Beginning at the top of the data below, write out every line exactly until you reach the line with "BARO: BME280 -> BMP280", and include that line.
── EXCERPTED DATA ──
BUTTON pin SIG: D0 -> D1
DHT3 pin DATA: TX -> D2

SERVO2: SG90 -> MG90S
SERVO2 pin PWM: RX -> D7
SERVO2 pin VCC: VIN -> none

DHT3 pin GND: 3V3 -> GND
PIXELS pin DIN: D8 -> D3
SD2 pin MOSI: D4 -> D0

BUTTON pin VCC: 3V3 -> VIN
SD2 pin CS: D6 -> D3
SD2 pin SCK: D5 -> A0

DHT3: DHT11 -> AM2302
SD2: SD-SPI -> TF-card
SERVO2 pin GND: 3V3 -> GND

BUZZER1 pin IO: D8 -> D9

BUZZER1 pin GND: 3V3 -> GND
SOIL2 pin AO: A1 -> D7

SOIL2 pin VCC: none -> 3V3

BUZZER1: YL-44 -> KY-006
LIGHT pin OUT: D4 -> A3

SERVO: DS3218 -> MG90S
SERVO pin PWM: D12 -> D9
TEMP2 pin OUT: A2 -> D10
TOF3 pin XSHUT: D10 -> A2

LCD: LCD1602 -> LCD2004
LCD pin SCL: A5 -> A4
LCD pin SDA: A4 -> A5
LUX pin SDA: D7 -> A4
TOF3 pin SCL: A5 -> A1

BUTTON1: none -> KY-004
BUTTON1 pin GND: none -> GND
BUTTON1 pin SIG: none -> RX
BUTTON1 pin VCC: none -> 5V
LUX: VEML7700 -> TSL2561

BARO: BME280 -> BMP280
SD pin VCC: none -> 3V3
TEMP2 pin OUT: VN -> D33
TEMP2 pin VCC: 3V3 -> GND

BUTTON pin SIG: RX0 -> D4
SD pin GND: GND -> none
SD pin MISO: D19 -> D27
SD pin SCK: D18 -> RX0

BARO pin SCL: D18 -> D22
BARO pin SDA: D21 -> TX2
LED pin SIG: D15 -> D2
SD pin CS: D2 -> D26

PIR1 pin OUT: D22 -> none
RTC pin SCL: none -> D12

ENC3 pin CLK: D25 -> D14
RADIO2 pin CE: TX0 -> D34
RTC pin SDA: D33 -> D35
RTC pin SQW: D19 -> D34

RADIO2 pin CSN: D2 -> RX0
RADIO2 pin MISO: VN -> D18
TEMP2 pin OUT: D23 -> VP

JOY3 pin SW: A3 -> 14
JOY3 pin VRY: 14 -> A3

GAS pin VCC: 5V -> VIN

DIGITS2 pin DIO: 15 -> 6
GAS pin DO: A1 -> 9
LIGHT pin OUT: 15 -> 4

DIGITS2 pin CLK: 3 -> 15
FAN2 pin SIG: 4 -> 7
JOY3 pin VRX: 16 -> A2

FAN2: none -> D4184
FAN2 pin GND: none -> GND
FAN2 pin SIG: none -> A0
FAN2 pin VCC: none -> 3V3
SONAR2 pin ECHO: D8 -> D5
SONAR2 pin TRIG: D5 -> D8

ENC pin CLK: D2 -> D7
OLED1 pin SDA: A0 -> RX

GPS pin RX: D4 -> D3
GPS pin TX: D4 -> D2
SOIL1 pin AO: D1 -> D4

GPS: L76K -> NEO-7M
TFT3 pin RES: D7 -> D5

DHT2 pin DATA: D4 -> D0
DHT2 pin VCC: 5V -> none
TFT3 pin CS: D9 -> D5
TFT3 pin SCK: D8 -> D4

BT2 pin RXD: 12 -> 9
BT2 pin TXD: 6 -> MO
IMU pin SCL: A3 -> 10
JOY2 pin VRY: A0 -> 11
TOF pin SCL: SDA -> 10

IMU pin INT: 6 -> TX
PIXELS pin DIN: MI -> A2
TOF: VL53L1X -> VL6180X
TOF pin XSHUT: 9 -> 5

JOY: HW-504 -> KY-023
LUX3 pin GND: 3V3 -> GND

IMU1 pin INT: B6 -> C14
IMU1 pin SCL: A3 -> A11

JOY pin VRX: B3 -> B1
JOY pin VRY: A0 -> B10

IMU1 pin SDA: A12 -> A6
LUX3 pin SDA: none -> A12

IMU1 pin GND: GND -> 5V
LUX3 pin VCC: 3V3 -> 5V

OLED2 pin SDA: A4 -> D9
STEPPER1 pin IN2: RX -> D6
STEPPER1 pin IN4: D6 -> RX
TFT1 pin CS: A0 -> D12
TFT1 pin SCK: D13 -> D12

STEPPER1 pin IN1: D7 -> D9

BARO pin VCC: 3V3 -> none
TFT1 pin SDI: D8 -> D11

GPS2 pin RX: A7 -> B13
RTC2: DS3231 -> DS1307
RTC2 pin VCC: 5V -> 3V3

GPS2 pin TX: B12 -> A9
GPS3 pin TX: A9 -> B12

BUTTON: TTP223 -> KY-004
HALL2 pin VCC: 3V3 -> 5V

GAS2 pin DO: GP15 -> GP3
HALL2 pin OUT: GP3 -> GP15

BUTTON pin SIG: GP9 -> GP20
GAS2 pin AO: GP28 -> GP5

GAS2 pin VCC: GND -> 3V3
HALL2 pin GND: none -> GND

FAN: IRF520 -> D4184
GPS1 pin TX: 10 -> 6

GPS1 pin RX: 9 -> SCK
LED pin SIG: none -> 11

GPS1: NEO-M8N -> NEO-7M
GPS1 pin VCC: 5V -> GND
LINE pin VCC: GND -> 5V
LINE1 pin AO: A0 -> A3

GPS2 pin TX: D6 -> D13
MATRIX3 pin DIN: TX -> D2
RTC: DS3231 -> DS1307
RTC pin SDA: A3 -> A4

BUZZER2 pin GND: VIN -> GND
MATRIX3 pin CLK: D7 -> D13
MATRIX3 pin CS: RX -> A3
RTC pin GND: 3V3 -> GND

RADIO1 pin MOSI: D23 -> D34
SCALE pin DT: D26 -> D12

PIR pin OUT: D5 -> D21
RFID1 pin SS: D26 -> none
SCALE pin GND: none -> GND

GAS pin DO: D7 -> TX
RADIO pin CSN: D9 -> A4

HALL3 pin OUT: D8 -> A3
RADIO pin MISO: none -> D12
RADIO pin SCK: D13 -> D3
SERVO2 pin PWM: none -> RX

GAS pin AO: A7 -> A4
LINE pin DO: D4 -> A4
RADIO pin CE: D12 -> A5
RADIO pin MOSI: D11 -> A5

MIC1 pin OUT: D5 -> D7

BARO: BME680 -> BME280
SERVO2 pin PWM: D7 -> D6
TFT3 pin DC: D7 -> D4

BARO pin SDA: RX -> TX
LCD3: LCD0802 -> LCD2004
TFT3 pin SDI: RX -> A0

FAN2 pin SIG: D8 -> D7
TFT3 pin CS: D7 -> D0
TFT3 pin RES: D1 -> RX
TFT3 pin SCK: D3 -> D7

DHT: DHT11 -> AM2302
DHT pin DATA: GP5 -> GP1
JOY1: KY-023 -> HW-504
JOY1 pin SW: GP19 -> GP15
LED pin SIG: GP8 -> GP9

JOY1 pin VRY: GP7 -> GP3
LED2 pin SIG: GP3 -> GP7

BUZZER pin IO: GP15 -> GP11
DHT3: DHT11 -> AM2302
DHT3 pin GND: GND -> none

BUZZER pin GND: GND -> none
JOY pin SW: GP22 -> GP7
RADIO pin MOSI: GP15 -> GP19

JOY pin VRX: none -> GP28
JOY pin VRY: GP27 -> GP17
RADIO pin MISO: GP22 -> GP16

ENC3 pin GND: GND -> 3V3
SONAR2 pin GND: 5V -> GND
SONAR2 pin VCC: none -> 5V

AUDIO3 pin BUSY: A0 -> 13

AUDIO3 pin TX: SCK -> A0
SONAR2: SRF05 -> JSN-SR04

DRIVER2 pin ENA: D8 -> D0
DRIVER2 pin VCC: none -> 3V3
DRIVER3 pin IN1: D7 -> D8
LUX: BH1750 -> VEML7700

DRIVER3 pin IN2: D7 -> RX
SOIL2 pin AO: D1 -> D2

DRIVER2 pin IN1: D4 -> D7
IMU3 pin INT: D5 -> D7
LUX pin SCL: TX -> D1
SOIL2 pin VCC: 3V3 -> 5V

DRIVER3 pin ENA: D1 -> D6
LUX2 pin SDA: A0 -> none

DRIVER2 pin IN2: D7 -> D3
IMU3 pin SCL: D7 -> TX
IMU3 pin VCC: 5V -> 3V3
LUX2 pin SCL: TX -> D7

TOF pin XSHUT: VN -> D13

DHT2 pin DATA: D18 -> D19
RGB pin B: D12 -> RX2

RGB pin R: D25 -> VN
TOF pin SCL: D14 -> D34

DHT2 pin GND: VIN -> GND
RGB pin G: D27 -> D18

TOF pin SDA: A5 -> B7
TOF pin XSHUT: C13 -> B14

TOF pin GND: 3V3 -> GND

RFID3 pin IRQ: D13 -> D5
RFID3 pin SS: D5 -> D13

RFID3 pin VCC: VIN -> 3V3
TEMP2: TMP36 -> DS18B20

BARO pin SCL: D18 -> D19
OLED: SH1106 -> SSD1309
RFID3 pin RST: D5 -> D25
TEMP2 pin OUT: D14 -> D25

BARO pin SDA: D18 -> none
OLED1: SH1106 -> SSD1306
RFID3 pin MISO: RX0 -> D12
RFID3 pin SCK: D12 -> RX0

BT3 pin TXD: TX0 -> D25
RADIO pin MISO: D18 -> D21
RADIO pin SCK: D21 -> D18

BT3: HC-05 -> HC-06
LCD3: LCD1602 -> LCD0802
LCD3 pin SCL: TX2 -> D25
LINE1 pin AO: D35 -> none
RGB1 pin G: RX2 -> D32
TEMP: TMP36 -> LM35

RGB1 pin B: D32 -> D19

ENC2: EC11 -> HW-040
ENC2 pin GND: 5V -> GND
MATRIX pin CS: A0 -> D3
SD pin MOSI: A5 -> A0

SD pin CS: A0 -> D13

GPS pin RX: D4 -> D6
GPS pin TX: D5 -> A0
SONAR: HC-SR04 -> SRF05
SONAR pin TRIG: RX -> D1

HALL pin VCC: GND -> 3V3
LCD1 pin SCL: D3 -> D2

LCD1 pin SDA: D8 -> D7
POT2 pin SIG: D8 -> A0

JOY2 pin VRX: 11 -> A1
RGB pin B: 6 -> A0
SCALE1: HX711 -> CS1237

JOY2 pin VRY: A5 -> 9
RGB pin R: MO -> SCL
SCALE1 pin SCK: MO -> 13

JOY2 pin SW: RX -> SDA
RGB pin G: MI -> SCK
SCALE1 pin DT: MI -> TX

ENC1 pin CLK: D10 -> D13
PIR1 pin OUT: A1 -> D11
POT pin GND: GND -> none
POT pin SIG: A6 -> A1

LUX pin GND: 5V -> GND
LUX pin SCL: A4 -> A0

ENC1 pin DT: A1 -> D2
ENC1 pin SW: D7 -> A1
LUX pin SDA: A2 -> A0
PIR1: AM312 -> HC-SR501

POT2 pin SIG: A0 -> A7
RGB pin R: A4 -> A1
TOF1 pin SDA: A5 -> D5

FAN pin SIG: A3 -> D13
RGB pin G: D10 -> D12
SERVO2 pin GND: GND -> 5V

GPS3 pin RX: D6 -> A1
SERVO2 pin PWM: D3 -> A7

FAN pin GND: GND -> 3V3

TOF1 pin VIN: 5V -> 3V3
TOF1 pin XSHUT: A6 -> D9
───
# ANSWER BOX
BUTTON pin SIG: D0 -> D1
DHT3 pin DATA: TX -> D2

SERVO2: SG90 -> MG90S
SERVO2 pin PWM: RX -> D7
SERVO2 pin VCC: VIN -> none

DHT3 pin GND: 3V3 -> GND
PIXELS pin DIN: D8 -> D3
SD2 pin MOSI: D4 -> D0

BUTTON pin VCC: 3V3 -> VIN
SD2 pin CS: D6 -> D3
SD2 pin SCK: D5 -> A0

DHT3: DHT11 -> AM2302
SD2: SD-SPI -> TF-card
SERVO2 pin GND: 3V3 -> GND

BUZZER1 pin IO: D8 -> D9

BUZZER1 pin GND: 3V3 -> GND
SOIL2 pin AO: A1 -> D7

SOIL2 pin VCC: none -> 3V3

BUZZER1: YL-44 -> KY-006
LIGHT pin OUT: D4 -> A3

SERVO: DS3218 -> MG90S
SERVO pin PWM: D12 -> D9
TEMP2 pin OUT: A2 -> D10
TOF3 pin XSHUT: D10 -> A2

LCD: LCD1602 -> LCD2004
LCD pin SCL: A5 -> A4
LCD pin SDA: A4 -> A5
LUX pin SDA: D7 -> A4
TOF3 pin SCL: A5 -> A1

BUTTON1: none -> KY-004
BUTTON1 pin GND: none -> GND
BUTTON1 pin SIG: none -> RX
BUTTON1 pin VCC: none -> 5V
LUX: VEML7700 -> TSL2561

BARO: BME280 -> BMP280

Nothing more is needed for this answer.